**Source material:**

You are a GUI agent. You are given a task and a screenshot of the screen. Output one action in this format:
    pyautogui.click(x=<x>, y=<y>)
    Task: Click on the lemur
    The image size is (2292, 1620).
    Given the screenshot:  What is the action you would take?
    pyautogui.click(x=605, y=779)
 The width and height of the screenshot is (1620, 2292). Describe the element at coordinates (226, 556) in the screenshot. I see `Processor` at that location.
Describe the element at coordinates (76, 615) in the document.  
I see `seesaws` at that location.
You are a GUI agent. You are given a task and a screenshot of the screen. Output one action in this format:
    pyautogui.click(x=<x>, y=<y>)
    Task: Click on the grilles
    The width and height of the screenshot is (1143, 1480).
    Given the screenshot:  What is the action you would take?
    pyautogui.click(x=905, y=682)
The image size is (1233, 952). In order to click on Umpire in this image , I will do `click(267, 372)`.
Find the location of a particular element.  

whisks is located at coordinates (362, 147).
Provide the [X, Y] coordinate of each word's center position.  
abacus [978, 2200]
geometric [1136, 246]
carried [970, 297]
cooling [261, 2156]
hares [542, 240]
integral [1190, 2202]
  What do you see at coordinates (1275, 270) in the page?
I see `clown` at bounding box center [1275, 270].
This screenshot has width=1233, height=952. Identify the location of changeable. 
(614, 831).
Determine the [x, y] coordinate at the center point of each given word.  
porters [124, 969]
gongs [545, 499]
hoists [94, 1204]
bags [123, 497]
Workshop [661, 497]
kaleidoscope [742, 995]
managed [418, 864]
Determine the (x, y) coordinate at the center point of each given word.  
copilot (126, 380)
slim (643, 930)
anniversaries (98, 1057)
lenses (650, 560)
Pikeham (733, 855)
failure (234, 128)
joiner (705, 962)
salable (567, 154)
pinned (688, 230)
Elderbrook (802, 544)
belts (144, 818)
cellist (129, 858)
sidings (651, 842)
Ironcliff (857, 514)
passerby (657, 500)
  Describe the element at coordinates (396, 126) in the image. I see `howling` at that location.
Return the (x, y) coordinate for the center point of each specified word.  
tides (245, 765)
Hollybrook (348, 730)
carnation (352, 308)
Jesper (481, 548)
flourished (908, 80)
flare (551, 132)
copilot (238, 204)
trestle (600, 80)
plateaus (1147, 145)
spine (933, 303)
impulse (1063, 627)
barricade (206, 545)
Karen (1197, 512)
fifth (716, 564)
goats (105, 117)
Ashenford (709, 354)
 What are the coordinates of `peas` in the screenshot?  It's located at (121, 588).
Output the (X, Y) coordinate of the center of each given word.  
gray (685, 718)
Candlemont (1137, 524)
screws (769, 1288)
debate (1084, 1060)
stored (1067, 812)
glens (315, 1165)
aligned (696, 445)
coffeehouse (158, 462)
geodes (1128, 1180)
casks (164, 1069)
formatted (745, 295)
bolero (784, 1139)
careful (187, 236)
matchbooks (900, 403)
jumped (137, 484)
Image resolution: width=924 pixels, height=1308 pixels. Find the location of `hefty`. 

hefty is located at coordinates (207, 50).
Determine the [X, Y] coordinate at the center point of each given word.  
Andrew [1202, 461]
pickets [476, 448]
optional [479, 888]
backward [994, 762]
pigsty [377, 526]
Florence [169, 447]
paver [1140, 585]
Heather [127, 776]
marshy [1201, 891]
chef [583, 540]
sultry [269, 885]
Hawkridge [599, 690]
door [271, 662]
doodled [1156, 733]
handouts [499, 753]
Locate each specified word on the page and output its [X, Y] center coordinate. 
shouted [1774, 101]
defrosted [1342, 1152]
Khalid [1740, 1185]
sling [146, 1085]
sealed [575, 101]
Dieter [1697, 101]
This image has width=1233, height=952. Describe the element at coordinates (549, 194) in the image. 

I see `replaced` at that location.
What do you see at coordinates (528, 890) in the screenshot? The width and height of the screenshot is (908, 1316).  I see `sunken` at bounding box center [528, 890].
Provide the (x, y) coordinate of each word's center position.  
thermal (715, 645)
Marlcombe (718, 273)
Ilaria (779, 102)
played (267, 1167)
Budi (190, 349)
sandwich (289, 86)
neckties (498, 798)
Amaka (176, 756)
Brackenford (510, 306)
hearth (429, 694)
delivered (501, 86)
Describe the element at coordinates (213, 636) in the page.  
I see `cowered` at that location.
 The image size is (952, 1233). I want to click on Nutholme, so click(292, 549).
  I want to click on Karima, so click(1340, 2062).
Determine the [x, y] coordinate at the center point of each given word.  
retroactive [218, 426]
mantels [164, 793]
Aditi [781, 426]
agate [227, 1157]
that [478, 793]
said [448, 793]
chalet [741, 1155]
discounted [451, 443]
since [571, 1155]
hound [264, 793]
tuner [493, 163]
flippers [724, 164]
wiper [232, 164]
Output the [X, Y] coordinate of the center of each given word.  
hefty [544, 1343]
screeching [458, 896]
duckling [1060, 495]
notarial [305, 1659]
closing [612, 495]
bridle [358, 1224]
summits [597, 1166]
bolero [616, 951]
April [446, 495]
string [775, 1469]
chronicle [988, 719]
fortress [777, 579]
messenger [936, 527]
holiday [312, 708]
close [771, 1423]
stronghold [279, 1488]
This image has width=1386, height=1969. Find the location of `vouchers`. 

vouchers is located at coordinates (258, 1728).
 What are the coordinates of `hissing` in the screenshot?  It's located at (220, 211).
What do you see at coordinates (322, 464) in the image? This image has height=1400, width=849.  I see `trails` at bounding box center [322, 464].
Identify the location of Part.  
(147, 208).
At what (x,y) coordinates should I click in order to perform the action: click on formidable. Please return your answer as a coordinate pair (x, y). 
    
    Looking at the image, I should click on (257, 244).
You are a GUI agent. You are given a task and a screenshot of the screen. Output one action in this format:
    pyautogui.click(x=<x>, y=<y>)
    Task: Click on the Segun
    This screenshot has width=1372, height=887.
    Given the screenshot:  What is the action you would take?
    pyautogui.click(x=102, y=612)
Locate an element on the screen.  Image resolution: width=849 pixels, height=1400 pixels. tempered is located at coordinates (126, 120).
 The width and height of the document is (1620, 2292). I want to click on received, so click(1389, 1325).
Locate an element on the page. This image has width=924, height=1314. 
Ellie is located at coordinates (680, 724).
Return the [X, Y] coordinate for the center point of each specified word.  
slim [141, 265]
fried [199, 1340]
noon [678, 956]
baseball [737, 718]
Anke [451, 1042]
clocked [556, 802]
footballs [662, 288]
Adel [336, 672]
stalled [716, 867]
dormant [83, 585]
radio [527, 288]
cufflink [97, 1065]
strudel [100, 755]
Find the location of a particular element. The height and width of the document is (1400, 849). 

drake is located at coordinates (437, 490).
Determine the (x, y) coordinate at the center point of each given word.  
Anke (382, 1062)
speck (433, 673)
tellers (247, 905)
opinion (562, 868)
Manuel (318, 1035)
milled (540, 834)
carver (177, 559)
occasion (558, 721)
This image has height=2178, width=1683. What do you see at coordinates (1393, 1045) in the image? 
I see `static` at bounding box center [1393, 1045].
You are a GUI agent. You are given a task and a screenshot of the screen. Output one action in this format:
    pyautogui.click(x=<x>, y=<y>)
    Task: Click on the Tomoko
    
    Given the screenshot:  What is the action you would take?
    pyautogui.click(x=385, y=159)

**Set exercise:** Render every line of the records above as a Markdown table with the columns Row and Text, numbering the rows in order and leaving out blank lines.

**Task result:**
| Row | Text |
|---|---|
| 1 | You are a GUI agent. You are given a task and a screenshot of the screen. Output one action in this format: |
| 2 |     pyautogui.click(x=<x>, y=<y>) |
| 3 |     Task: Click on the lemur |
| 4 |     The image size is (2292, 1620). |
| 5 |     Given the screenshot:  What is the action you would take? |
| 6 |     pyautogui.click(x=605, y=779) |
| 7 |  The width and height of the screenshot is (1620, 2292). Describe the element at coordinates (226, 556) in the screenshot. I see `Processor` at that location. |
| 8 | Describe the element at coordinates (76, 615) in the document.   |
| 9 | I see `seesaws` at that location. |
| 10 | You are a GUI agent. You are given a task and a screenshot of the screen. Output one action in this format: |
| 11 |     pyautogui.click(x=<x>, y=<y>) |
| 12 |     Task: Click on the grilles |
| 13 |     The width and height of the screenshot is (1143, 1480). |
| 14 |     Given the screenshot:  What is the action you would take? |
| 15 |     pyautogui.click(x=905, y=682) |
| 16 | The image size is (1233, 952). In order to click on Umpire in this image , I will do `click(267, 372)`. |
| 17 | Find the location of a particular element.   |
| 18 | whisks is located at coordinates (362, 147). |
| 19 | Provide the [X, Y] coordinate of each word's center position.   |
| 20 | abacus [978, 2200] |
| 21 | geometric [1136, 246] |
| 22 | carried [970, 297] |
| 23 | cooling [261, 2156] |
| 24 | hares [542, 240] |
| 25 | integral [1190, 2202] |
| 26 |   What do you see at coordinates (1275, 270) in the page? |
| 27 | I see `clown` at bounding box center [1275, 270]. |
| 28 | This screenshot has width=1233, height=952. Identify the location of changeable.  |
| 29 | (614, 831). |
| 30 | Determine the [x, y] coordinate at the center point of each given word.   |
| 31 | porters [124, 969] |
| 32 | gongs [545, 499] |
| 33 | hoists [94, 1204] |
| 34 | bags [123, 497] |
| 35 | Workshop [661, 497] |
| 36 | kaleidoscope [742, 995] |
| 37 | managed [418, 864] |
| 38 | Determine the (x, y) coordinate at the center point of each given word.   |
| 39 | copilot (126, 380) |
| 40 | slim (643, 930) |
| 41 | anniversaries (98, 1057) |
| 42 | lenses (650, 560) |
| 43 | Pikeham (733, 855) |
| 44 | failure (234, 128) |
| 45 | joiner (705, 962) |
| 46 | salable (567, 154) |
| 47 | pinned (688, 230) |
| 48 | Elderbrook (802, 544) |
| 49 | belts (144, 818) |
| 50 | cellist (129, 858) |
| 51 | sidings (651, 842) |
| 52 | Ironcliff (857, 514) |
| 53 | passerby (657, 500) |
| 54 |   Describe the element at coordinates (396, 126) in the image. I see `howling` at that location. |
| 55 | Return the (x, y) coordinate for the center point of each specified word.   |
| 56 | tides (245, 765) |
| 57 | Hollybrook (348, 730) |
| 58 | carnation (352, 308) |
| 59 | Jesper (481, 548) |
| 60 | flourished (908, 80) |
| 61 | flare (551, 132) |
| 62 | copilot (238, 204) |
| 63 | trestle (600, 80) |
| 64 | plateaus (1147, 145) |
| 65 | spine (933, 303) |
| 66 | impulse (1063, 627) |
| 67 | barricade (206, 545) |
| 68 | Karen (1197, 512) |
| 69 | fifth (716, 564) |
| 70 | goats (105, 117) |
| 71 | Ashenford (709, 354) |
| 72 |  What are the coordinates of `peas` in the screenshot?  It's located at (121, 588). |
| 73 | Output the (X, Y) coordinate of the center of each given word.   |
| 74 | gray (685, 718) |
| 75 | Candlemont (1137, 524) |
| 76 | screws (769, 1288) |
| 77 | debate (1084, 1060) |
| 78 | stored (1067, 812) |
| 79 | glens (315, 1165) |
| 80 | aligned (696, 445) |
| 81 | coffeehouse (158, 462) |
| 82 | geodes (1128, 1180) |
| 83 | casks (164, 1069) |
| 84 | formatted (745, 295) |
| 85 | bolero (784, 1139) |
| 86 | careful (187, 236) |
| 87 | matchbooks (900, 403) |
| 88 | jumped (137, 484) |
| 89 | Image resolution: width=924 pixels, height=1308 pixels. Find the location of `hefty`.  |
| 90 | hefty is located at coordinates (207, 50). |
| 91 | Determine the [X, Y] coordinate at the center point of each given word.   |
| 92 | Andrew [1202, 461] |
| 93 | pickets [476, 448] |
| 94 | optional [479, 888] |
| 95 | backward [994, 762] |
| 96 | pigsty [377, 526] |
| 97 | Florence [169, 447] |
| 98 | paver [1140, 585] |
| 99 | Heather [127, 776] |
| 100 | marshy [1201, 891] |
| 101 | chef [583, 540] |
| 102 | sultry [269, 885] |
| 103 | Hawkridge [599, 690] |
| 104 | door [271, 662] |
| 105 | doodled [1156, 733] |
| 106 | handouts [499, 753] |
| 107 | Locate each specified word on the page and output its [X, Y] center coordinate.  |
| 108 | shouted [1774, 101] |
| 109 | defrosted [1342, 1152] |
| 110 | Khalid [1740, 1185] |
| 111 | sling [146, 1085] |
| 112 | sealed [575, 101] |
| 113 | Dieter [1697, 101] |
| 114 | This image has width=1233, height=952. Describe the element at coordinates (549, 194) in the image.  |
| 115 | I see `replaced` at that location. |
| 116 | What do you see at coordinates (528, 890) in the screenshot? The width and height of the screenshot is (908, 1316).  I see `sunken` at bounding box center [528, 890]. |
| 117 | Provide the (x, y) coordinate of each word's center position.   |
| 118 | thermal (715, 645) |
| 119 | Marlcombe (718, 273) |
| 120 | Ilaria (779, 102) |
| 121 | played (267, 1167) |
| 122 | Budi (190, 349) |
| 123 | sandwich (289, 86) |
| 124 | neckties (498, 798) |
| 125 | Amaka (176, 756) |
| 126 | Brackenford (510, 306) |
| 127 | hearth (429, 694) |
| 128 | delivered (501, 86) |
| 129 | Describe the element at coordinates (213, 636) in the page.   |
| 130 | I see `cowered` at that location. |
| 131 |  The image size is (952, 1233). I want to click on Nutholme, so click(292, 549). |
| 132 |   I want to click on Karima, so click(1340, 2062). |
| 133 | Determine the [x, y] coordinate at the center point of each given word.   |
| 134 | retroactive [218, 426] |
| 135 | mantels [164, 793] |
| 136 | Aditi [781, 426] |
| 137 | agate [227, 1157] |
| 138 | that [478, 793] |
| 139 | said [448, 793] |
| 140 | chalet [741, 1155] |
| 141 | discounted [451, 443] |
| 142 | since [571, 1155] |
| 143 | hound [264, 793] |
| 144 | tuner [493, 163] |
| 145 | flippers [724, 164] |
| 146 | wiper [232, 164] |
| 147 | Output the [X, Y] coordinate of the center of each given word.   |
| 148 | hefty [544, 1343] |
| 149 | screeching [458, 896] |
| 150 | duckling [1060, 495] |
| 151 | notarial [305, 1659] |
| 152 | closing [612, 495] |
| 153 | bridle [358, 1224] |
| 154 | summits [597, 1166] |
| 155 | bolero [616, 951] |
| 156 | April [446, 495] |
| 157 | string [775, 1469] |
| 158 | chronicle [988, 719] |
| 159 | fortress [777, 579] |
| 160 | messenger [936, 527] |
| 161 | holiday [312, 708] |
| 162 | close [771, 1423] |
| 163 | stronghold [279, 1488] |
| 164 | This image has width=1386, height=1969. Find the location of `vouchers`.  |
| 165 | vouchers is located at coordinates (258, 1728). |
| 166 |  What are the coordinates of `hissing` in the screenshot?  It's located at (220, 211). |
| 167 | What do you see at coordinates (322, 464) in the image? This image has height=1400, width=849.  I see `trails` at bounding box center [322, 464]. |
| 168 | Identify the location of Part.   |
| 169 | (147, 208). |
| 170 | At what (x,y) coordinates should I click in order to perform the action: click on formidable. Please return your answer as a coordinate pair (x, y).  |
| 171 |     Looking at the image, I should click on (257, 244). |
| 172 | You are a GUI agent. You are given a task and a screenshot of the screen. Output one action in this format: |
| 173 |     pyautogui.click(x=<x>, y=<y>) |
| 174 |     Task: Click on the Segun |
| 175 |     This screenshot has width=1372, height=887. |
| 176 |     Given the screenshot:  What is the action you would take? |
| 177 |     pyautogui.click(x=102, y=612) |
| 178 | Locate an element on the screen.  Image resolution: width=849 pixels, height=1400 pixels. tempered is located at coordinates (126, 120). |
| 179 |  The width and height of the document is (1620, 2292). I want to click on received, so click(1389, 1325). |
| 180 | Locate an element on the page. This image has width=924, height=1314.  |
| 181 | Ellie is located at coordinates (680, 724). |
| 182 | Return the [X, Y] coordinate for the center point of each specified word.   |
| 183 | slim [141, 265] |
| 184 | fried [199, 1340] |
| 185 | noon [678, 956] |
| 186 | baseball [737, 718] |
| 187 | Anke [451, 1042] |
| 188 | clocked [556, 802] |
| 189 | footballs [662, 288] |
| 190 | Adel [336, 672] |
| 191 | stalled [716, 867] |
| 192 | dormant [83, 585] |
| 193 | radio [527, 288] |
| 194 | cufflink [97, 1065] |
| 195 | strudel [100, 755] |
| 196 | Find the location of a particular element. The height and width of the document is (1400, 849).  |
| 197 | drake is located at coordinates (437, 490). |
| 198 | Determine the (x, y) coordinate at the center point of each given word.   |
| 199 | Anke (382, 1062) |
| 200 | speck (433, 673) |
| 201 | tellers (247, 905) |
| 202 | opinion (562, 868) |
| 203 | Manuel (318, 1035) |
| 204 | milled (540, 834) |
| 205 | carver (177, 559) |
| 206 | occasion (558, 721) |
| 207 | This image has height=2178, width=1683. What do you see at coordinates (1393, 1045) in the image?  |
| 208 | I see `static` at bounding box center [1393, 1045]. |
| 209 | You are a GUI agent. You are given a task and a screenshot of the screen. Output one action in this format: |
| 210 |     pyautogui.click(x=<x>, y=<y>) |
| 211 |     Task: Click on the Tomoko |
| 212 |     Given the screenshot:  What is the action you would take? |
| 213 |     pyautogui.click(x=385, y=159) |